[WORK INSTRUCTIONS]:
Say only how many lines in the entries below contain the word "marron".

-- SOURCE INFORMATION follows --

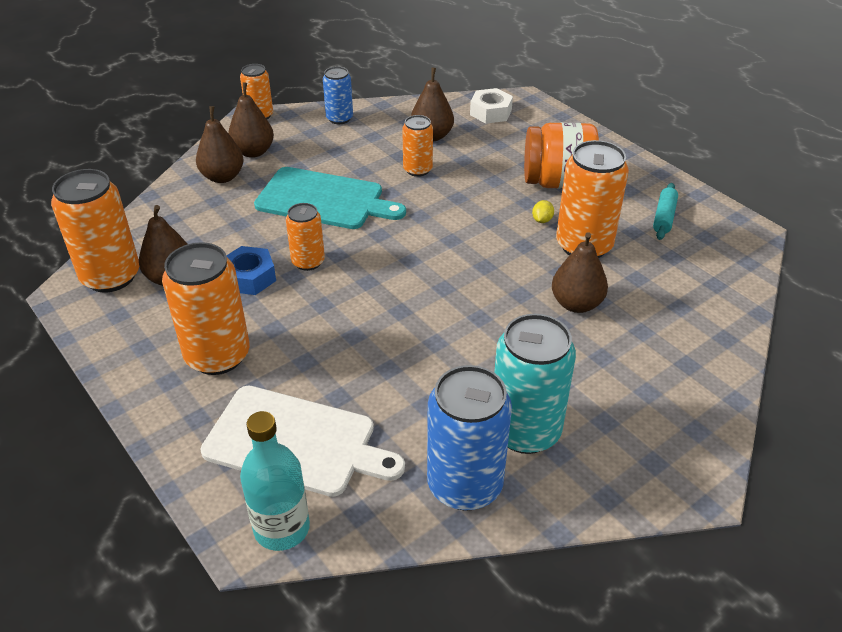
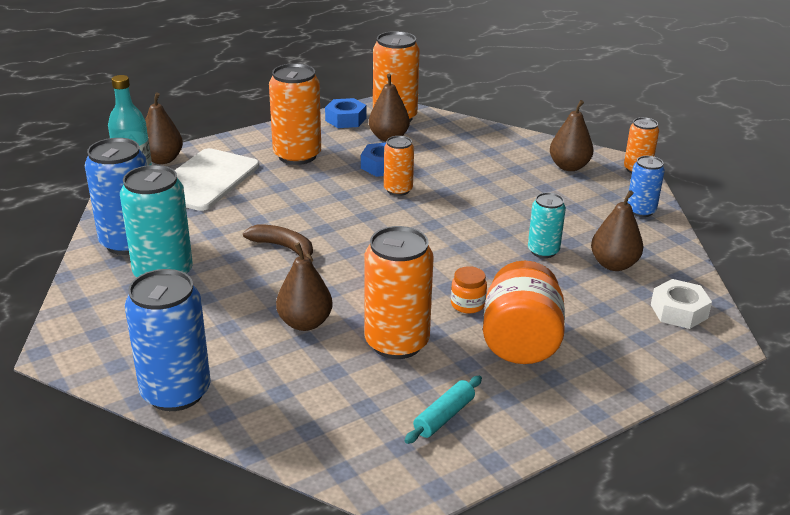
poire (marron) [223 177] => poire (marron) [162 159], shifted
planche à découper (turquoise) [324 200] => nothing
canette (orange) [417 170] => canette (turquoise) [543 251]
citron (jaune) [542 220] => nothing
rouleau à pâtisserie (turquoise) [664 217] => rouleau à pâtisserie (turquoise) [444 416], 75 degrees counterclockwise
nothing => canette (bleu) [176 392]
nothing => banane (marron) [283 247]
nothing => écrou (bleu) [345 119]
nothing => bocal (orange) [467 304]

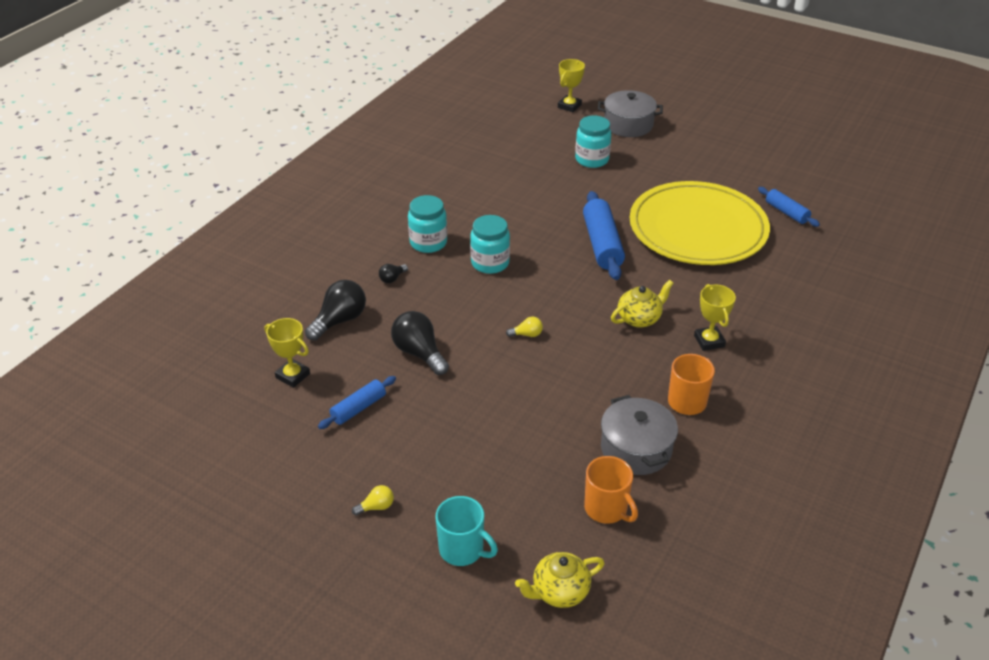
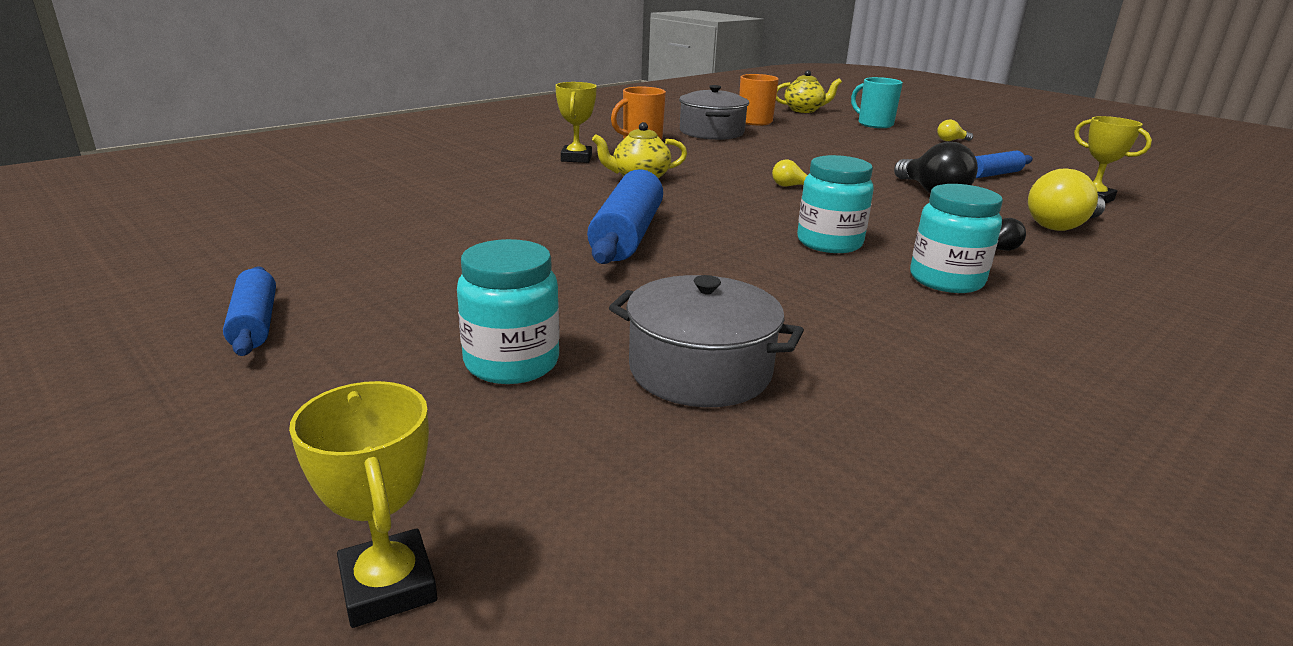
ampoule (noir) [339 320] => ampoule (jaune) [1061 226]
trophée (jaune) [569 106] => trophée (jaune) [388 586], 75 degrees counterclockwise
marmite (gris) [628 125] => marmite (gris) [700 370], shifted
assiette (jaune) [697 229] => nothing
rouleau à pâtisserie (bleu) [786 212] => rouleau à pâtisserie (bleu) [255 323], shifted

-- SOURCE INFORMATION concluded --
-- SOURCE INFORMATION follows --

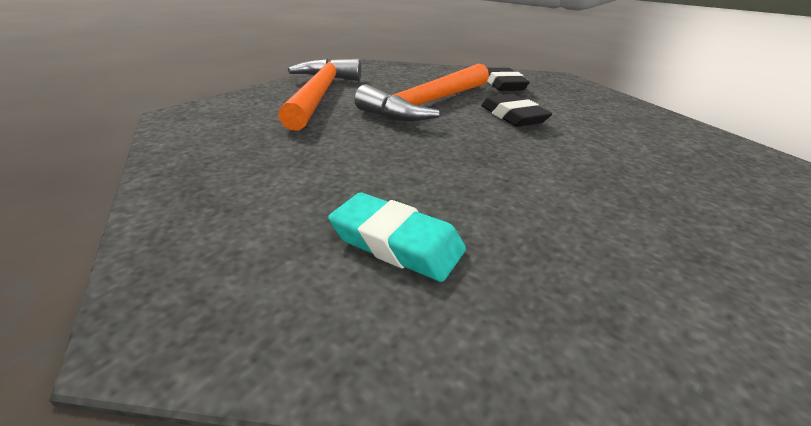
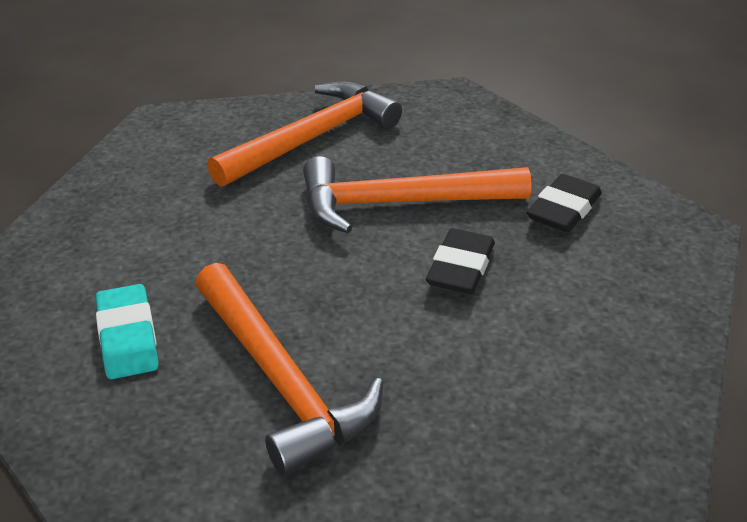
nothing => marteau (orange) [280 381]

-- SOURCE INFORMATION concluded --

[EXERCISE ANSWER]:
2